## Directions for this task:
Recast every line of the rows below as a JSON list of strings, one string per line, with blank lines dropped. Leave the picture out.

--- Exercise data ---

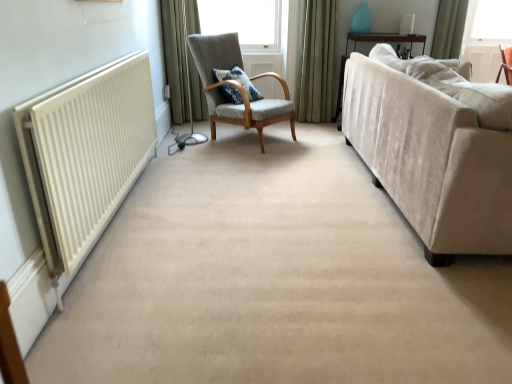
Question: Is green fabric curtain at upper right, which is counted as the 3th curtain, starting from the left, beside green velvet curtain at upper center, marked as the second curtain in a left-to-right arrangement?

Choices:
 (A) no
 (B) yes

Answer: (A)

Question: Can green velvet curtain at upper center, marked as the second curtain in a left-to-right arrangement, be found inside green fabric curtain at upper right, which is counted as the 3th curtain, starting from the left?

Choices:
 (A) yes
 (B) no

Answer: (B)

Question: Considering the relative positions of green fabric curtain at upper right, which is counted as the 3th curtain, starting from the left, and green velvet curtain at upper center, placed as the second curtain when sorted from right to left, in the image provided, is green fabric curtain at upper right, which is counted as the 3th curtain, starting from the left, to the left of green velvet curtain at upper center, placed as the second curtain when sorted from right to left, from the viewer's perspective?

Choices:
 (A) no
 (B) yes

Answer: (A)

Question: Does green fabric curtain at upper right, which is counted as the 3th curtain, starting from the left, lie behind green velvet curtain at upper center, placed as the second curtain when sorted from right to left?

Choices:
 (A) yes
 (B) no

Answer: (A)

Question: Would you consider green fabric curtain at upper right, marked as the 1th curtain in a right-to-left arrangement, to be distant from green velvet curtain at upper center, placed as the second curtain when sorted from right to left?

Choices:
 (A) yes
 (B) no

Answer: (A)

Question: Is green fabric curtain at upper right, which is counted as the 3th curtain, starting from the left, wider than green velvet curtain at upper center, placed as the second curtain when sorted from right to left?

Choices:
 (A) yes
 (B) no

Answer: (A)

Question: From the image's perspective, would you say blue patterned cushion at center is positioned over beige velvet couch at right?

Choices:
 (A) no
 (B) yes

Answer: (B)

Question: Is blue patterned cushion at center oriented towards beige velvet couch at right?

Choices:
 (A) yes
 (B) no

Answer: (A)

Question: Is blue patterned cushion at center bigger than beige velvet couch at right?

Choices:
 (A) no
 (B) yes

Answer: (A)

Question: From a real-world perspective, is blue patterned cushion at center located beneath beige velvet couch at right?

Choices:
 (A) no
 (B) yes

Answer: (A)

Question: Is blue patterned cushion at center positioned in front of beige velvet couch at right?

Choices:
 (A) yes
 (B) no

Answer: (B)

Question: Is blue patterned cushion at center taller than beige velvet couch at right?

Choices:
 (A) no
 (B) yes

Answer: (A)

Question: Is white matte radiator at left thinner than green fabric curtain at upper right, which is counted as the 3th curtain, starting from the left?

Choices:
 (A) no
 (B) yes

Answer: (B)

---

## Reply to the exercise:
[
  "Question: Is green fabric curtain at upper right, which is counted as the 3th curtain, starting from the left, beside green velvet curtain at upper center, marked as the second curtain in a left-to-right arrangement?",
  "Choices:",
  " (A) no",
  " (B) yes",
  "Answer: (A)",
  "Question: Can green velvet curtain at upper center, marked as the second curtain in a left-to-right arrangement, be found inside green fabric curtain at upper right, which is counted as the 3th curtain, starting from the left?",
  "Choices:",
  " (A) yes",
  " (B) no",
  "Answer: (B)",
  "Question: Considering the relative positions of green fabric curtain at upper right, which is counted as the 3th curtain, starting from the left, and green velvet curtain at upper center, placed as the second curtain when sorted from right to left, in the image provided, is green fabric curtain at upper right, which is counted as the 3th curtain, starting from the left, to the left of green velvet curtain at upper center, placed as the second curtain when sorted from right to left, from the viewer's perspective?",
  "Choices:",
  " (A) no",
  " (B) yes",
  "Answer: (A)",
  "Question: Does green fabric curtain at upper right, which is counted as the 3th curtain, starting from the left, lie behind green velvet curtain at upper center, placed as the second curtain when sorted from right to left?",
  "Choices:",
  " (A) yes",
  " (B) no",
  "Answer: (A)",
  "Question: Would you consider green fabric curtain at upper right, marked as the 1th curtain in a right-to-left arrangement, to be distant from green velvet curtain at upper center, placed as the second curtain when sorted from right to left?",
  "Choices:",
  " (A) yes",
  " (B) no",
  "Answer: (A)",
  "Question: Is green fabric curtain at upper right, which is counted as the 3th curtain, starting from the left, wider than green velvet curtain at upper center, placed as the second curtain when sorted from right to left?",
  "Choices:",
  " (A) yes",
  " (B) no",
  "Answer: (A)",
  "Question: From the image's perspective, would you say blue patterned cushion at center is positioned over beige velvet couch at right?",
  "Choices:",
  " (A) no",
  " (B) yes",
  "Answer: (B)",
  "Question: Is blue patterned cushion at center oriented towards beige velvet couch at right?",
  "Choices:",
  " (A) yes",
  " (B) no",
  "Answer: (A)",
  "Question: Is blue patterned cushion at center bigger than beige velvet couch at right?",
  "Choices:",
  " (A) no",
  " (B) yes",
  "Answer: (A)",
  "Question: From a real-world perspective, is blue patterned cushion at center located beneath beige velvet couch at right?",
  "Choices:",
  " (A) no",
  " (B) yes",
  "Answer: (A)",
  "Question: Is blue patterned cushion at center positioned in front of beige velvet couch at right?",
  "Choices:",
  " (A) yes",
  " (B) no",
  "Answer: (B)",
  "Question: Is blue patterned cushion at center taller than beige velvet couch at right?",
  "Choices:",
  " (A) no",
  " (B) yes",
  "Answer: (A)",
  "Question: Is white matte radiator at left thinner than green fabric curtain at upper right, which is counted as the 3th curtain, starting from the left?",
  "Choices:",
  " (A) no",
  " (B) yes",
  "Answer: (B)"
]